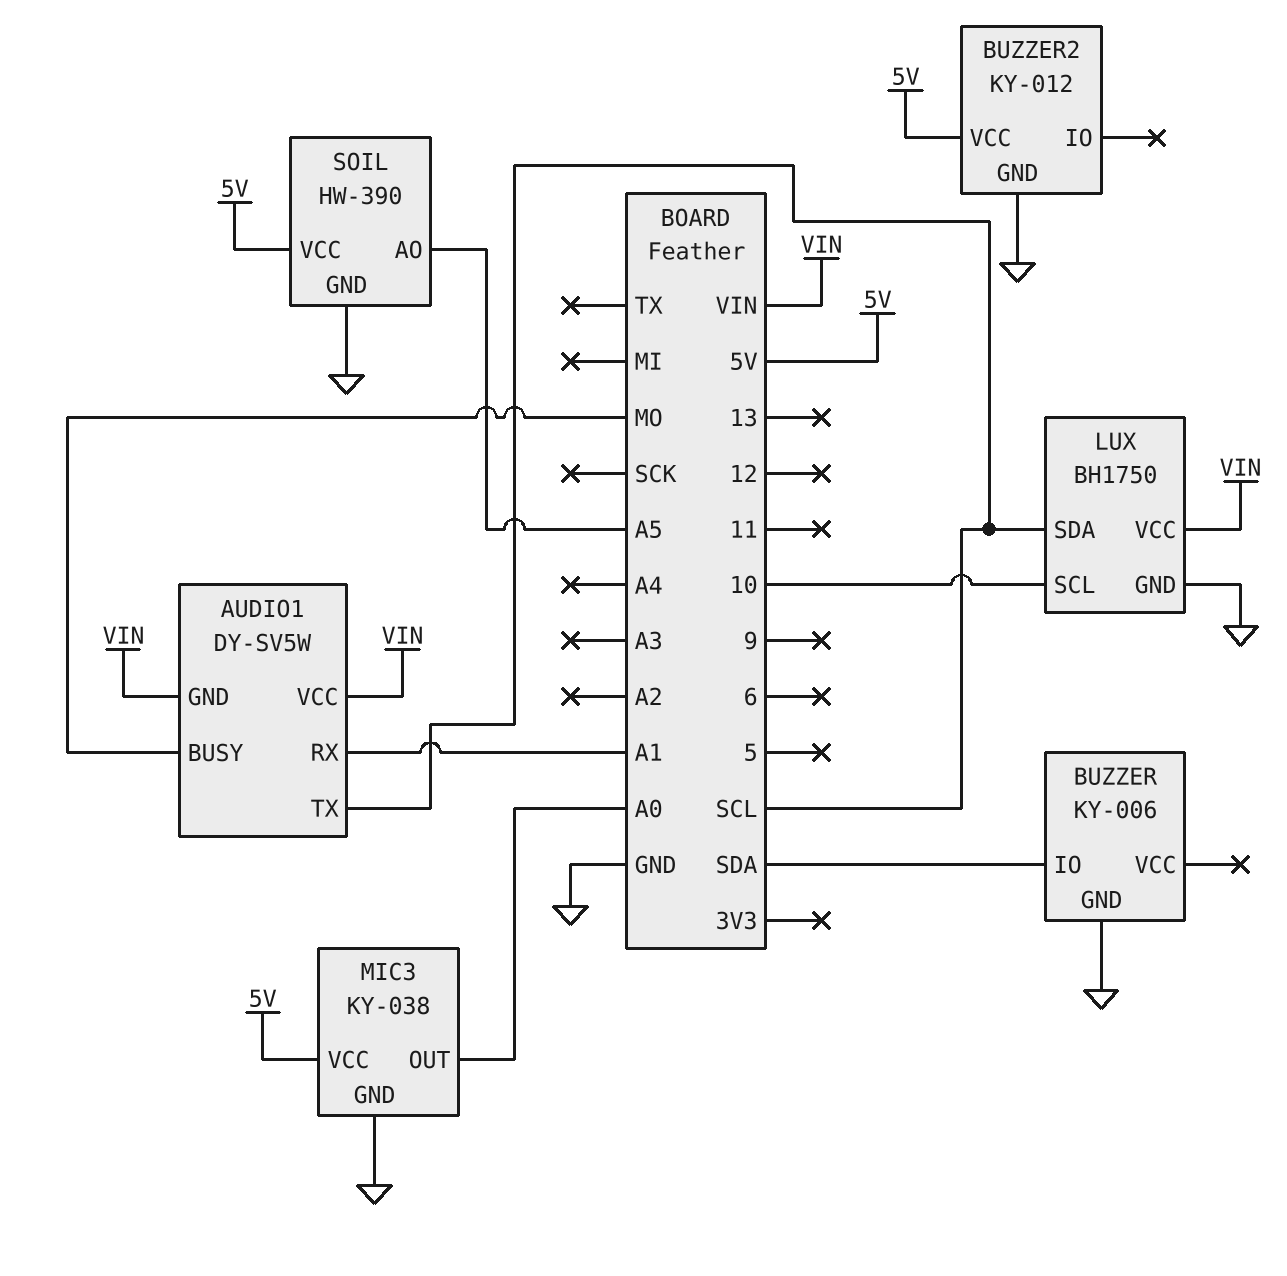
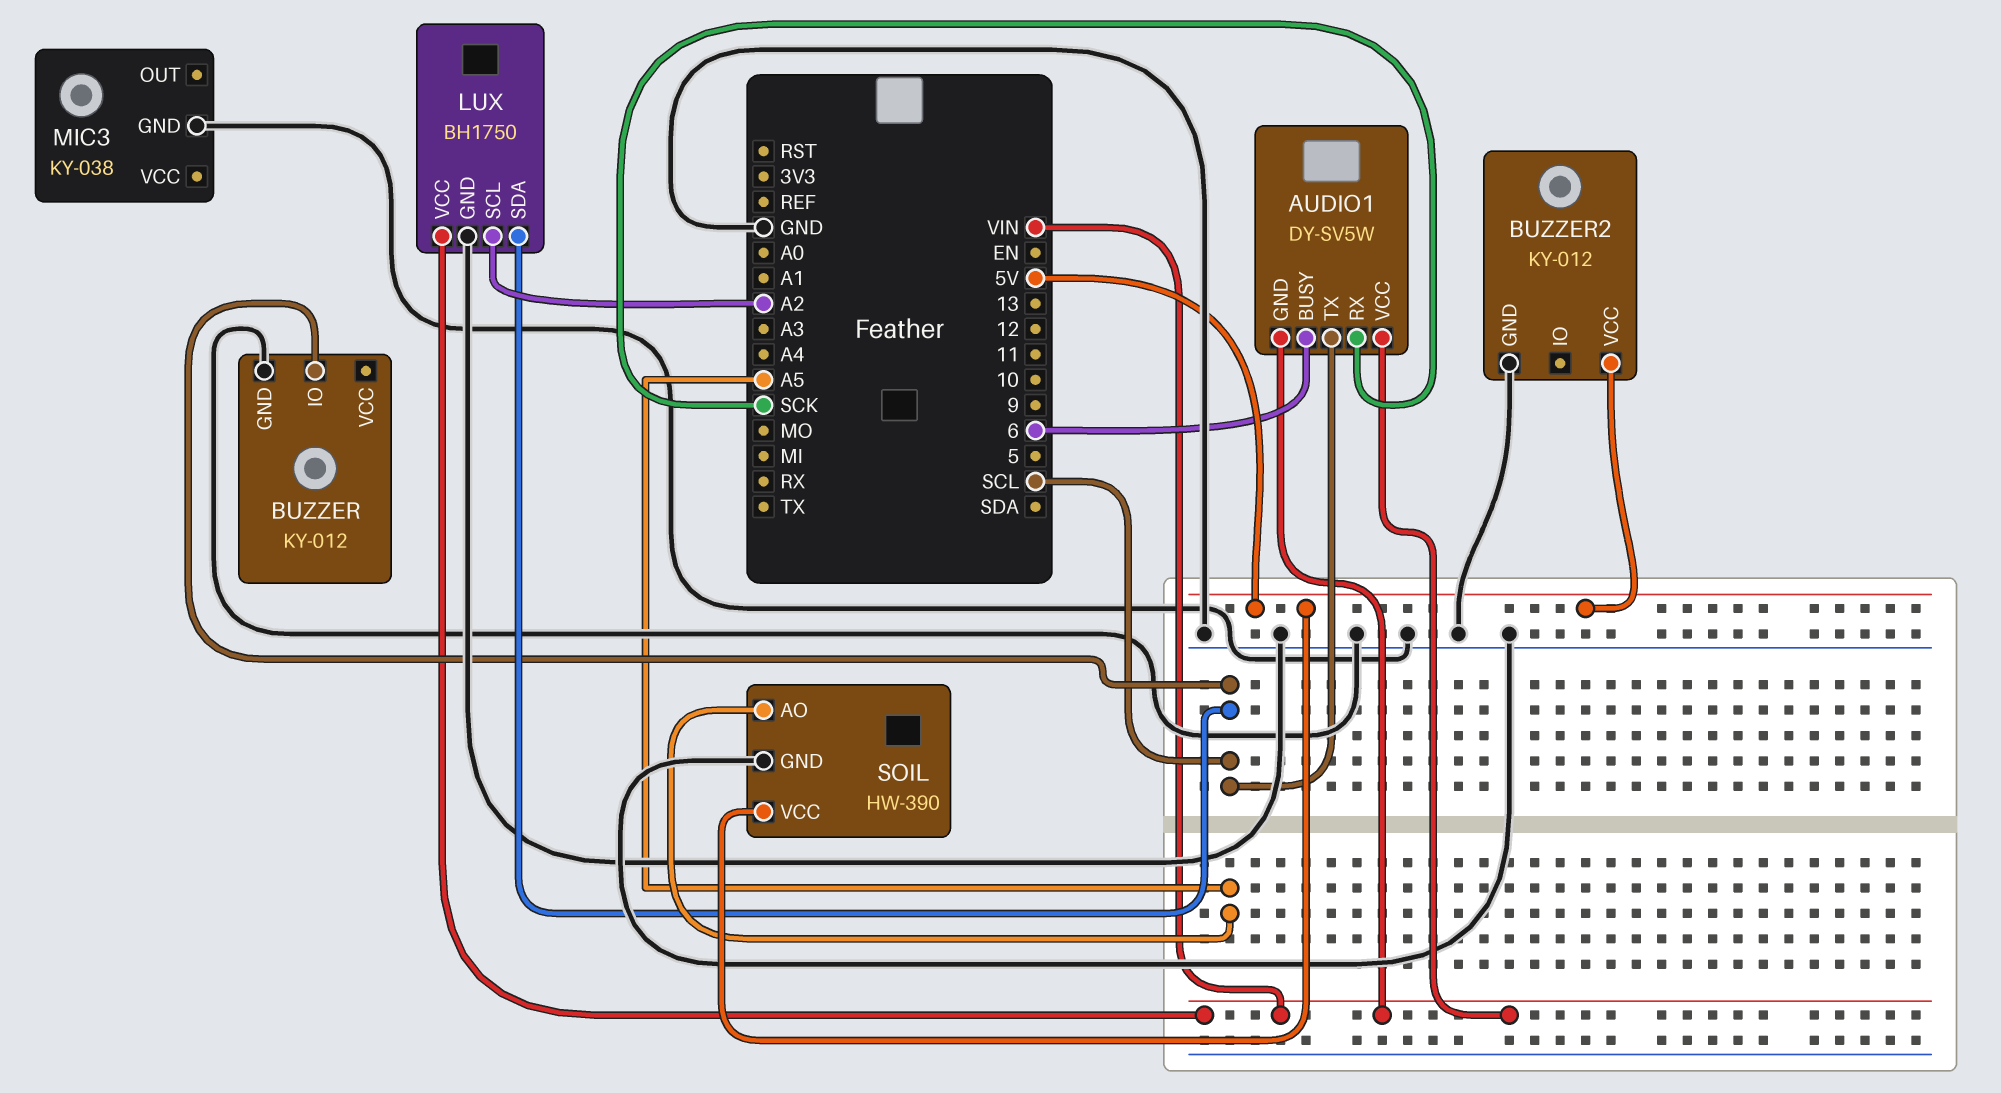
AUDIO1 pin BUSY: MO -> 6
AUDIO1 pin RX: A1 -> SCK
BUZZER: KY-006 -> KY-012
BUZZER pin IO: SDA -> SCL
LUX pin SCL: 10 -> A2
MIC3 pin OUT: A0 -> none
MIC3 pin VCC: 5V -> none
***
*What is needed*
Set down the material again exactly. Don't carry over any pictures.

*Your response*
AUDIO1 pin BUSY: MO -> 6
AUDIO1 pin RX: A1 -> SCK
BUZZER: KY-006 -> KY-012
BUZZER pin IO: SDA -> SCL
LUX pin SCL: 10 -> A2
MIC3 pin OUT: A0 -> none
MIC3 pin VCC: 5V -> none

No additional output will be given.